» **Data extract**
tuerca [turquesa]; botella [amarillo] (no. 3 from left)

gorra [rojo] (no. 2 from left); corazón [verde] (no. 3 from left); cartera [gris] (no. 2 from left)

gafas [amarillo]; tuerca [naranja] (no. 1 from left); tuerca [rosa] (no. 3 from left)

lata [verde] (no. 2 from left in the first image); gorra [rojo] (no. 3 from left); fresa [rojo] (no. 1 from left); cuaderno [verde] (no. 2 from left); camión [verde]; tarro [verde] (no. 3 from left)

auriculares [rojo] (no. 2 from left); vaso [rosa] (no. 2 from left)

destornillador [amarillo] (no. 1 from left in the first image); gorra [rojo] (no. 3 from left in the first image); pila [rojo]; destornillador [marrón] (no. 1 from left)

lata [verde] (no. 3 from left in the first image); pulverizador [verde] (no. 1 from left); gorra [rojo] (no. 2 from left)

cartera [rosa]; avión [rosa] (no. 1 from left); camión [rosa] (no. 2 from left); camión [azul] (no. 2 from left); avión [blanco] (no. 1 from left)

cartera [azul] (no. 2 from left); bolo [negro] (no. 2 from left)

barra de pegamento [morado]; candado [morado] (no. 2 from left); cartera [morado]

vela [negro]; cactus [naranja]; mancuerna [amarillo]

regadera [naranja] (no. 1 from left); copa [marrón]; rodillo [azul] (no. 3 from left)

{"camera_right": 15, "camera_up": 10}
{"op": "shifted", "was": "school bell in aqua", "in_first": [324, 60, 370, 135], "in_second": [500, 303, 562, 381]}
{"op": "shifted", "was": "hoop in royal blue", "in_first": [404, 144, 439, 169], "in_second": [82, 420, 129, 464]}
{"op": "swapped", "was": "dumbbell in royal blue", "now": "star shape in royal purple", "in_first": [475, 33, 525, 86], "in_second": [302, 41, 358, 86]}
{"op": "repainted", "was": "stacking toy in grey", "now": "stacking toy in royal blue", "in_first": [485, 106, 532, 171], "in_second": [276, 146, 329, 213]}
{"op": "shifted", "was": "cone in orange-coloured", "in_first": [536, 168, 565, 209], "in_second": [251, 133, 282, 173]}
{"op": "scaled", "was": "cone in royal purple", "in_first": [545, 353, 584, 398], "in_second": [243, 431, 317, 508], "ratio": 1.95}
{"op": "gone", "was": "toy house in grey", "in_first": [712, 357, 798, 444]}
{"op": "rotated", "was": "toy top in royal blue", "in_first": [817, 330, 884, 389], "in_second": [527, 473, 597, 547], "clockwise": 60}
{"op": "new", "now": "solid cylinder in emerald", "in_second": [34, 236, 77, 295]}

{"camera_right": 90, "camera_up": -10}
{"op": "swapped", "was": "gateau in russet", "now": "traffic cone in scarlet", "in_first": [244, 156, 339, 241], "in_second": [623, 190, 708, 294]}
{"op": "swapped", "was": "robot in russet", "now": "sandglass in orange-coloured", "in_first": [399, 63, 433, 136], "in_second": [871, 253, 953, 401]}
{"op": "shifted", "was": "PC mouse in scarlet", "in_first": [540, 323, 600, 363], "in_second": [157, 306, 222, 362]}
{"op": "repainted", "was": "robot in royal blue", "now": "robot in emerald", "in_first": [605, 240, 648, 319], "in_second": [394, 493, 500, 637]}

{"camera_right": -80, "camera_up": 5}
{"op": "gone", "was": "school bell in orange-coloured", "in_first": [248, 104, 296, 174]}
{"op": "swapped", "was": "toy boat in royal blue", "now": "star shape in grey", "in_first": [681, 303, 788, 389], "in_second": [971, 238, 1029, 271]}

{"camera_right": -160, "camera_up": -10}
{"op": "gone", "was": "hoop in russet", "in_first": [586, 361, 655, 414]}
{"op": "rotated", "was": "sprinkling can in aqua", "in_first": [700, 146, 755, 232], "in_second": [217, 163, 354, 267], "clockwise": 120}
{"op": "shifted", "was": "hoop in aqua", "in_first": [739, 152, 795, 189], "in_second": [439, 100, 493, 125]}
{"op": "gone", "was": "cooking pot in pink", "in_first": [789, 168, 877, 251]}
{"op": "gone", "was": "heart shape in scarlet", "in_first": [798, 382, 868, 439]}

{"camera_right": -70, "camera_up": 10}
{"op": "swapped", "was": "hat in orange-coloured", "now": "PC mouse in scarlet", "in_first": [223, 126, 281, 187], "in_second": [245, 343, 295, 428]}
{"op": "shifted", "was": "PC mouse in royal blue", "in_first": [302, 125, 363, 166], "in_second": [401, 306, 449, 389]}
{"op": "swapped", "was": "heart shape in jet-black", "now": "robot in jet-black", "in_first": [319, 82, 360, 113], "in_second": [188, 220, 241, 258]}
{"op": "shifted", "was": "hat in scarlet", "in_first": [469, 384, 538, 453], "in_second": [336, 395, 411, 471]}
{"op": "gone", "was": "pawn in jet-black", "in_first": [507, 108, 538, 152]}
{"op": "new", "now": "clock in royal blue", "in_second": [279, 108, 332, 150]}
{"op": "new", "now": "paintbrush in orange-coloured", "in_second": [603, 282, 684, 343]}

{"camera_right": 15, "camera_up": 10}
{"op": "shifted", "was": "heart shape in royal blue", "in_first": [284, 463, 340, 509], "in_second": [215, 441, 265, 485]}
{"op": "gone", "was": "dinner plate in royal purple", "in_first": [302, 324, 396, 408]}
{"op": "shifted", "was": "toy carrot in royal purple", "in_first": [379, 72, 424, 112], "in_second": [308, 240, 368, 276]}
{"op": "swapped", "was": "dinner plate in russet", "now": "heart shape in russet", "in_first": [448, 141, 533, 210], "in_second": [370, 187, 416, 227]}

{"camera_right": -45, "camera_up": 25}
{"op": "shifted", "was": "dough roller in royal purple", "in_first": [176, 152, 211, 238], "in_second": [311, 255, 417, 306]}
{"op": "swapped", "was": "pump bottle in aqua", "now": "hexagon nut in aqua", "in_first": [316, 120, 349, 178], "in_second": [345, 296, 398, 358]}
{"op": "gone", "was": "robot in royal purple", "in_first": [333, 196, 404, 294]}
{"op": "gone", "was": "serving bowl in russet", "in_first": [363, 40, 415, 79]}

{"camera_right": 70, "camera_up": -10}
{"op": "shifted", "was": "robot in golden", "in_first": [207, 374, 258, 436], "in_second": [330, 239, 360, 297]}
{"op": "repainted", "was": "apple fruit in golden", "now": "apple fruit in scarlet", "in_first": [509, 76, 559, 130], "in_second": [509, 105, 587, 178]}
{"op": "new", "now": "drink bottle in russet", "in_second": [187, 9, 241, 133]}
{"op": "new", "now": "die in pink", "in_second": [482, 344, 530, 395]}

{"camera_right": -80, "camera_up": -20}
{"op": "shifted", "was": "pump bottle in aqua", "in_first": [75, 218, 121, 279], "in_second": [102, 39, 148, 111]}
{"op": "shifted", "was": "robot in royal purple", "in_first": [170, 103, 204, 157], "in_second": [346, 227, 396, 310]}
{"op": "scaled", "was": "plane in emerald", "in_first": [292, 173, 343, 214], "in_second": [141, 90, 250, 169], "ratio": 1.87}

» **Your assignment**
Repeat, exactly and in full, the records shown above.

» **Solution for this exercise**
tuerca [turquesa]; botella [amarillo] (no. 3 from left)

gorra [rojo] (no. 2 from left); corazón [verde] (no. 3 from left); cartera [gris] (no. 2 from left)

gafas [amarillo]; tuerca [naranja] (no. 1 from left); tuerca [rosa] (no. 3 from left)

lata [verde] (no. 2 from left in the first image); gorra [rojo] (no. 3 from left); fresa [rojo] (no. 1 from left); cuaderno [verde] (no. 2 from left); camión [verde]; tarro [verde] (no. 3 from left)

auriculares [rojo] (no. 2 from left); vaso [rosa] (no. 2 from left)

destornillador [amarillo] (no. 1 from left in the first image); gorra [rojo] (no. 3 from left in the first image); pila [rojo]; destornillador [marrón] (no. 1 from left)

lata [verde] (no. 3 from left in the first image); pulverizador [verde] (no. 1 from left); gorra [rojo] (no. 2 from left)

cartera [rosa]; avión [rosa] (no. 1 from left); camión [rosa] (no. 2 from left); camión [azul] (no. 2 from left); avión [blanco] (no. 1 from left)

cartera [azul] (no. 2 from left); bolo [negro] (no. 2 from left)

barra de pegamento [morado]; candado [morado] (no. 2 from left); cartera [morado]

vela [negro]; cactus [naranja]; mancuerna [amarillo]

regadera [naranja] (no. 1 from left); copa [marrón]; rodillo [azul] (no. 3 from left)

{"camera_right": 15, "camera_up": 10}
{"op": "shifted", "was": "school bell in aqua", "in_first": [324, 60, 370, 135], "in_second": [500, 303, 562, 381]}
{"op": "shifted", "was": "hoop in royal blue", "in_first": [404, 144, 439, 169], "in_second": [82, 420, 129, 464]}
{"op": "swapped", "was": "dumbbell in royal blue", "now": "star shape in royal purple", "in_first": [475, 33, 525, 86], "in_second": [302, 41, 358, 86]}
{"op": "repainted", "was": "stacking toy in grey", "now": "stacking toy in royal blue", "in_first": [485, 106, 532, 171], "in_second": [276, 146, 329, 213]}
{"op": "shifted", "was": "cone in orange-coloured", "in_first": [536, 168, 565, 209], "in_second": [251, 133, 282, 173]}
{"op": "scaled", "was": "cone in royal purple", "in_first": [545, 353, 584, 398], "in_second": [243, 431, 317, 508], "ratio": 1.95}
{"op": "gone", "was": "toy house in grey", "in_first": [712, 357, 798, 444]}
{"op": "rotated", "was": "toy top in royal blue", "in_first": [817, 330, 884, 389], "in_second": [527, 473, 597, 547], "clockwise": 60}
{"op": "new", "now": "solid cylinder in emerald", "in_second": [34, 236, 77, 295]}

{"camera_right": 90, "camera_up": -10}
{"op": "swapped", "was": "gateau in russet", "now": "traffic cone in scarlet", "in_first": [244, 156, 339, 241], "in_second": [623, 190, 708, 294]}
{"op": "swapped", "was": "robot in russet", "now": "sandglass in orange-coloured", "in_first": [399, 63, 433, 136], "in_second": [871, 253, 953, 401]}
{"op": "shifted", "was": "PC mouse in scarlet", "in_first": [540, 323, 600, 363], "in_second": [157, 306, 222, 362]}
{"op": "repainted", "was": "robot in royal blue", "now": "robot in emerald", "in_first": [605, 240, 648, 319], "in_second": [394, 493, 500, 637]}

{"camera_right": -80, "camera_up": 5}
{"op": "gone", "was": "school bell in orange-coloured", "in_first": [248, 104, 296, 174]}
{"op": "swapped", "was": "toy boat in royal blue", "now": "star shape in grey", "in_first": [681, 303, 788, 389], "in_second": [971, 238, 1029, 271]}

{"camera_right": -160, "camera_up": -10}
{"op": "gone", "was": "hoop in russet", "in_first": [586, 361, 655, 414]}
{"op": "rotated", "was": "sprinkling can in aqua", "in_first": [700, 146, 755, 232], "in_second": [217, 163, 354, 267], "clockwise": 120}
{"op": "shifted", "was": "hoop in aqua", "in_first": [739, 152, 795, 189], "in_second": [439, 100, 493, 125]}
{"op": "gone", "was": "cooking pot in pink", "in_first": [789, 168, 877, 251]}
{"op": "gone", "was": "heart shape in scarlet", "in_first": [798, 382, 868, 439]}

{"camera_right": -70, "camera_up": 10}
{"op": "swapped", "was": "hat in orange-coloured", "now": "PC mouse in scarlet", "in_first": [223, 126, 281, 187], "in_second": [245, 343, 295, 428]}
{"op": "shifted", "was": "PC mouse in royal blue", "in_first": [302, 125, 363, 166], "in_second": [401, 306, 449, 389]}
{"op": "swapped", "was": "heart shape in jet-black", "now": "robot in jet-black", "in_first": [319, 82, 360, 113], "in_second": [188, 220, 241, 258]}
{"op": "shifted", "was": "hat in scarlet", "in_first": [469, 384, 538, 453], "in_second": [336, 395, 411, 471]}
{"op": "gone", "was": "pawn in jet-black", "in_first": [507, 108, 538, 152]}
{"op": "new", "now": "clock in royal blue", "in_second": [279, 108, 332, 150]}
{"op": "new", "now": "paintbrush in orange-coloured", "in_second": [603, 282, 684, 343]}

{"camera_right": 15, "camera_up": 10}
{"op": "shifted", "was": "heart shape in royal blue", "in_first": [284, 463, 340, 509], "in_second": [215, 441, 265, 485]}
{"op": "gone", "was": "dinner plate in royal purple", "in_first": [302, 324, 396, 408]}
{"op": "shifted", "was": "toy carrot in royal purple", "in_first": [379, 72, 424, 112], "in_second": [308, 240, 368, 276]}
{"op": "swapped", "was": "dinner plate in russet", "now": "heart shape in russet", "in_first": [448, 141, 533, 210], "in_second": [370, 187, 416, 227]}

{"camera_right": -45, "camera_up": 25}
{"op": "shifted", "was": "dough roller in royal purple", "in_first": [176, 152, 211, 238], "in_second": [311, 255, 417, 306]}
{"op": "swapped", "was": "pump bottle in aqua", "now": "hexagon nut in aqua", "in_first": [316, 120, 349, 178], "in_second": [345, 296, 398, 358]}
{"op": "gone", "was": "robot in royal purple", "in_first": [333, 196, 404, 294]}
{"op": "gone", "was": "serving bowl in russet", "in_first": [363, 40, 415, 79]}

{"camera_right": 70, "camera_up": -10}
{"op": "shifted", "was": "robot in golden", "in_first": [207, 374, 258, 436], "in_second": [330, 239, 360, 297]}
{"op": "repainted", "was": "apple fruit in golden", "now": "apple fruit in scarlet", "in_first": [509, 76, 559, 130], "in_second": [509, 105, 587, 178]}
{"op": "new", "now": "drink bottle in russet", "in_second": [187, 9, 241, 133]}
{"op": "new", "now": "die in pink", "in_second": [482, 344, 530, 395]}

{"camera_right": -80, "camera_up": -20}
{"op": "shifted", "was": "pump bottle in aqua", "in_first": [75, 218, 121, 279], "in_second": [102, 39, 148, 111]}
{"op": "shifted", "was": "robot in royal purple", "in_first": [170, 103, 204, 157], "in_second": [346, 227, 396, 310]}
{"op": "scaled", "was": "plane in emerald", "in_first": [292, 173, 343, 214], "in_second": [141, 90, 250, 169], "ratio": 1.87}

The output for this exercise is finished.